[Task item]: Wherever pictures occur in the entries below, leave them out and retype the rest exactly.

[Data for the task]:
* * *

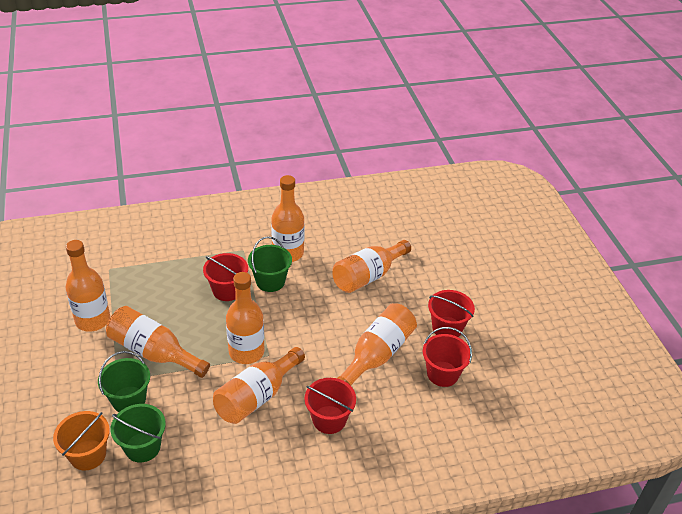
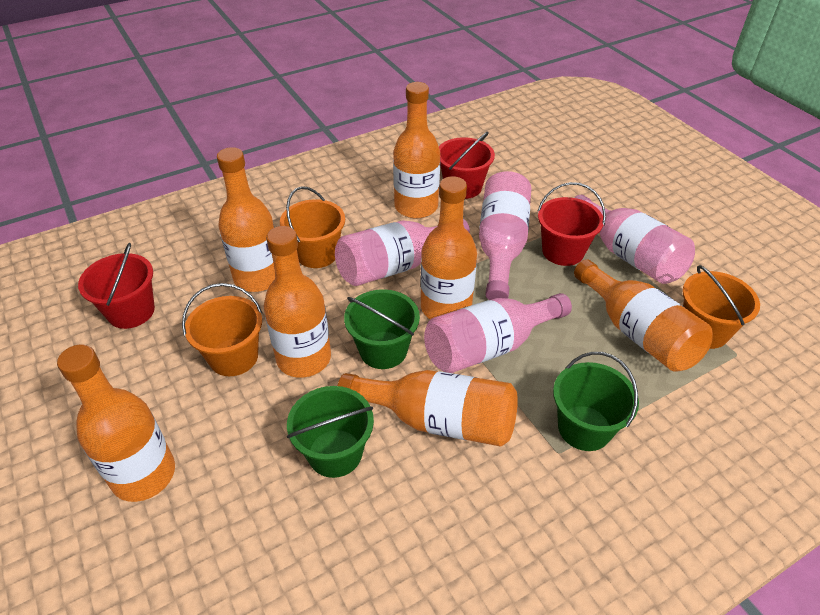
orange bucket: 1 -> 3
pink bottle: 0 -> 4
red bucket: 4 -> 3

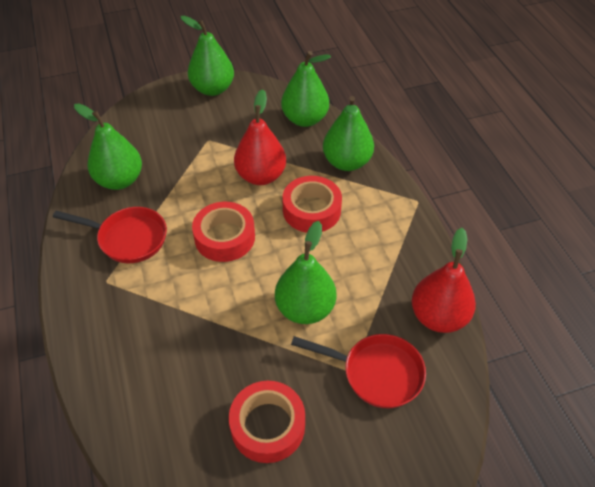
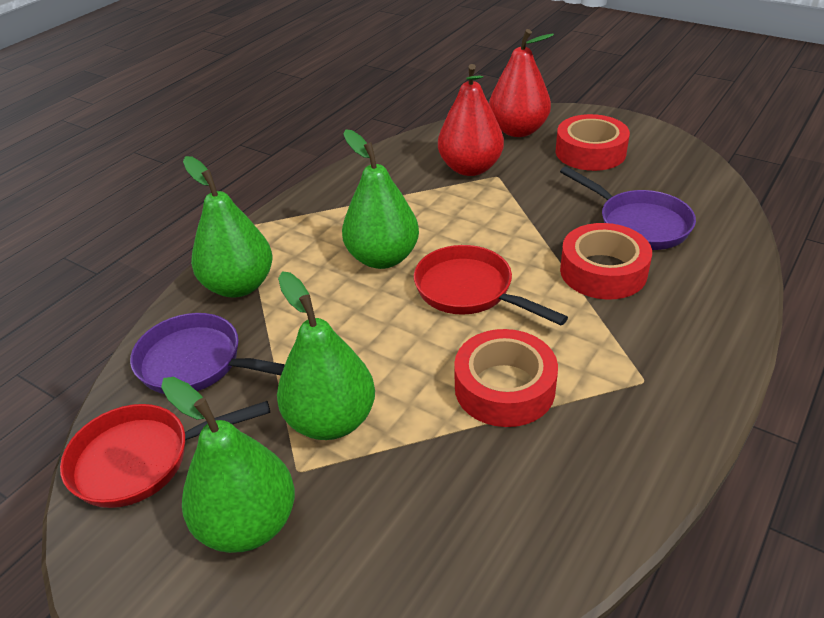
green pear: 5 -> 4
purple pan: 0 -> 2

* * *

[Worked solution]:
orange bucket: 1 -> 3
pink bottle: 0 -> 4
red bucket: 4 -> 3

green pear: 5 -> 4
purple pan: 0 -> 2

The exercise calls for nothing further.